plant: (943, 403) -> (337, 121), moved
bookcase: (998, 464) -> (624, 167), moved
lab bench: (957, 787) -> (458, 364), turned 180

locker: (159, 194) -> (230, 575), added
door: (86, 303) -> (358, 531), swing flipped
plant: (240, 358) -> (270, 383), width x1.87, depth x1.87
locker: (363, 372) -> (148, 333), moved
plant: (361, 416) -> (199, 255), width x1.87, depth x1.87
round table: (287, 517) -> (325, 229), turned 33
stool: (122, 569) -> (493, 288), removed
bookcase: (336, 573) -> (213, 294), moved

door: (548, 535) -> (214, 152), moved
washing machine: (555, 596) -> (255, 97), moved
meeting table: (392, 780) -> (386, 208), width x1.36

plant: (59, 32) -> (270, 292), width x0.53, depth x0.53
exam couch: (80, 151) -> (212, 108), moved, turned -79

--

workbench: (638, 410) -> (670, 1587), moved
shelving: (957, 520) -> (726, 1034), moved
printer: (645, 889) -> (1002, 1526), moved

...

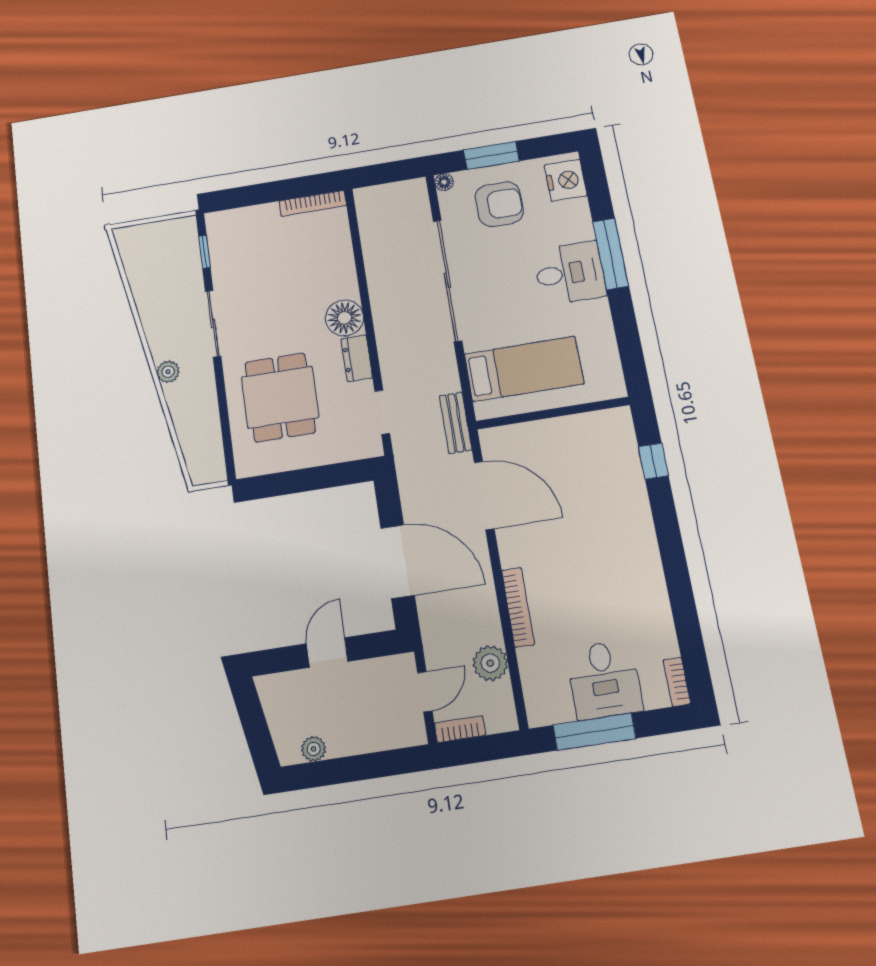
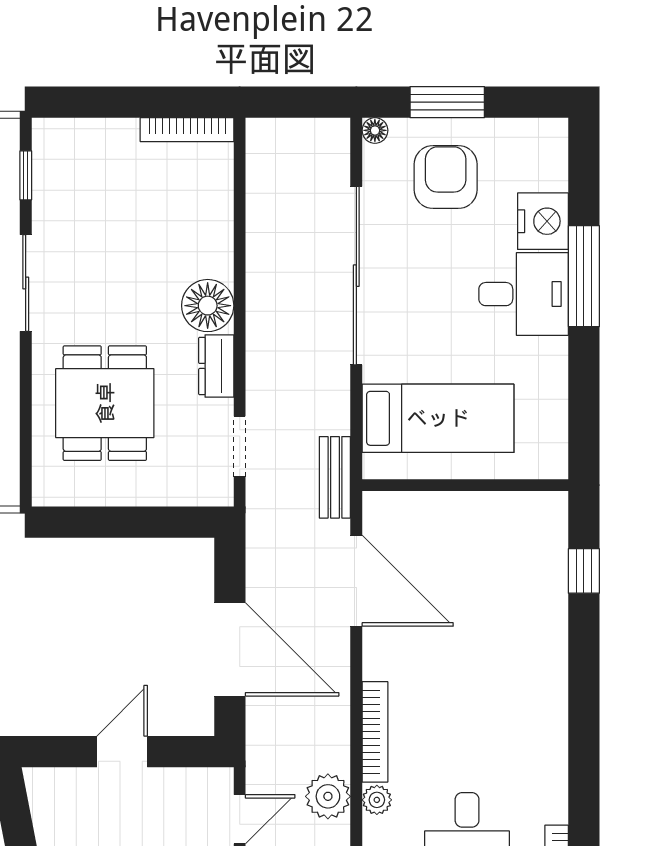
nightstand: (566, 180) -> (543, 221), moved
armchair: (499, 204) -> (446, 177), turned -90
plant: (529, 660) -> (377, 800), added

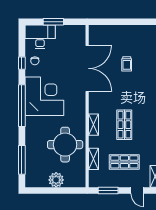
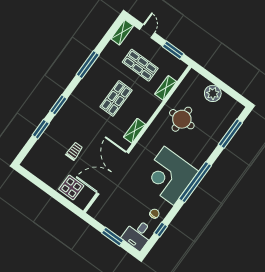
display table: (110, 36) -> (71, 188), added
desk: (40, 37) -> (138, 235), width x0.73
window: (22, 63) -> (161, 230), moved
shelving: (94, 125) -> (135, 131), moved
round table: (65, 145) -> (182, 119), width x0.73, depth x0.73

→ **Exercise prompt**:
Read the records above. Show each line that has the string "locker".

→ **Task solution**:
locker: (159, 194) -> (230, 575), added
locker: (363, 372) -> (148, 333), moved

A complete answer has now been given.